▸ Directions
Since only the total matters, count the lines of these entries containing the word "first" and write that total alone.

▸ Data records
^^^^^^^^^^^^^^^^

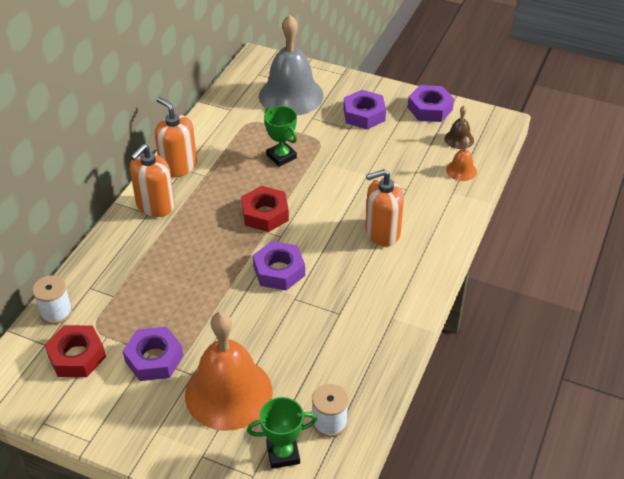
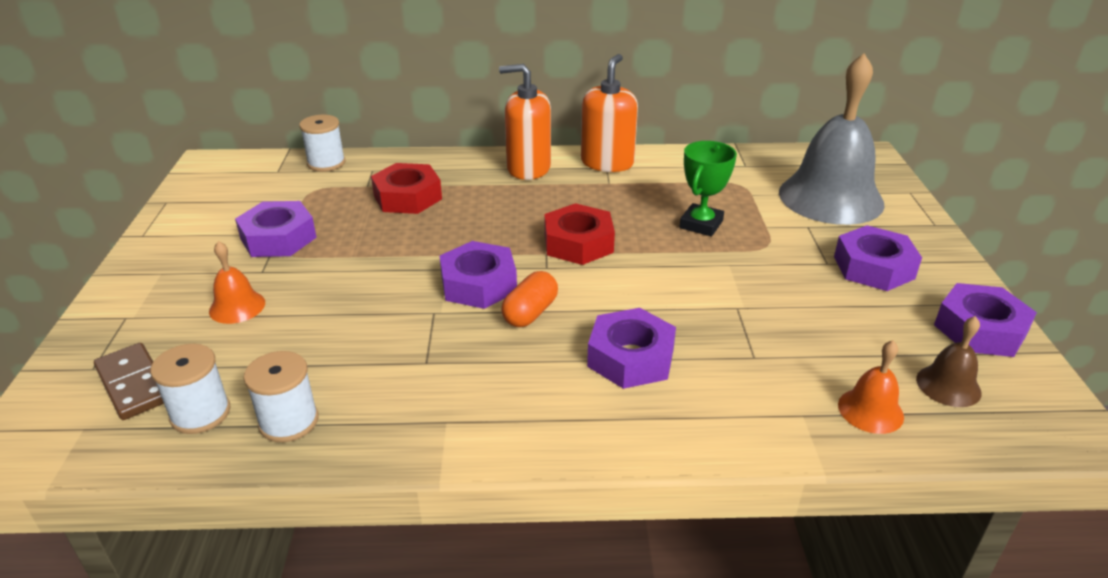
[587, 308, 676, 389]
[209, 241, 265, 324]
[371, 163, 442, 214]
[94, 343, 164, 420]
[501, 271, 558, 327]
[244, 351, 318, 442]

^^^^^^^^^^^^^^^^

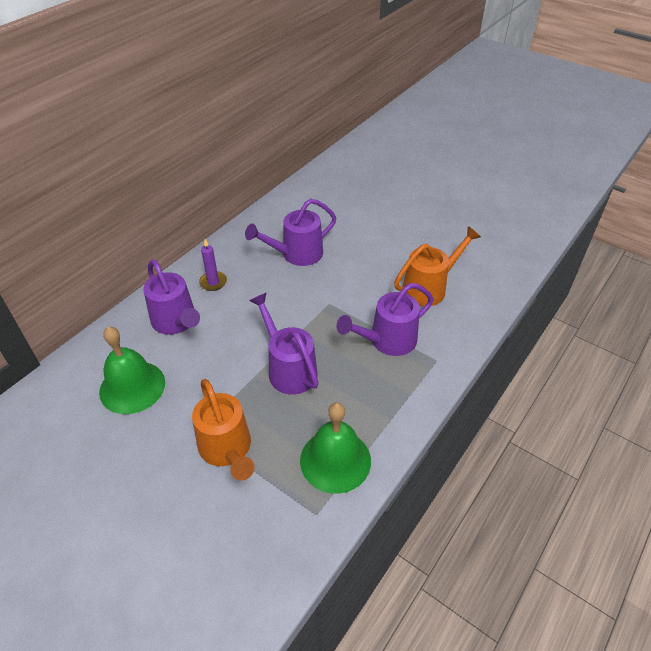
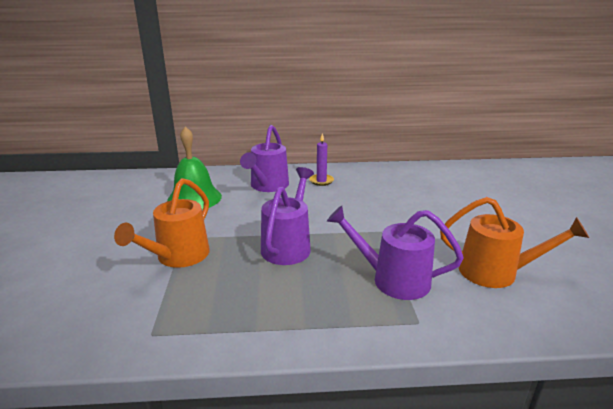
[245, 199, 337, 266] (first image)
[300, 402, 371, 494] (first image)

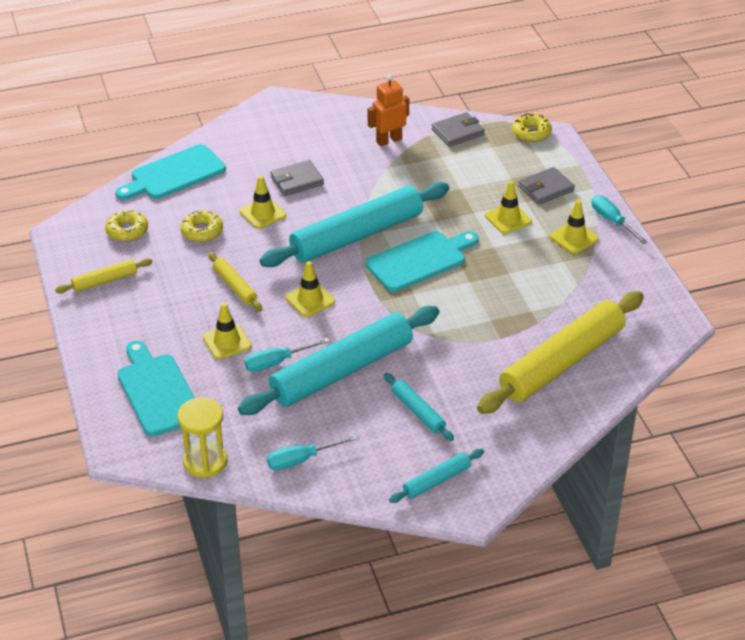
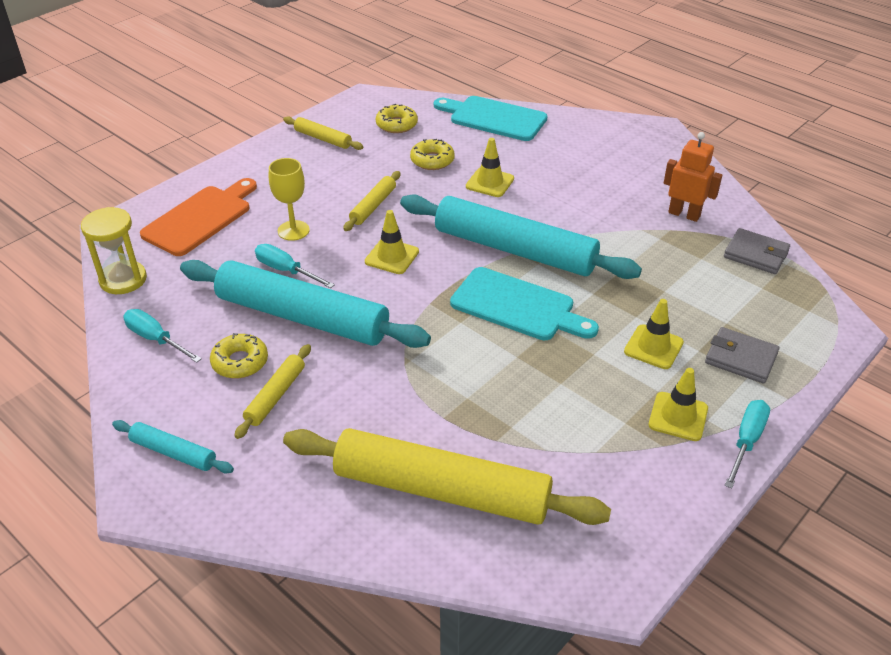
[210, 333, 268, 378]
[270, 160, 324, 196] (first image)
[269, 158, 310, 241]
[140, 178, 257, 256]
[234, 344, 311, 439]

^^^^^^^^^^^^^^^^

▸ Answer to this problem
3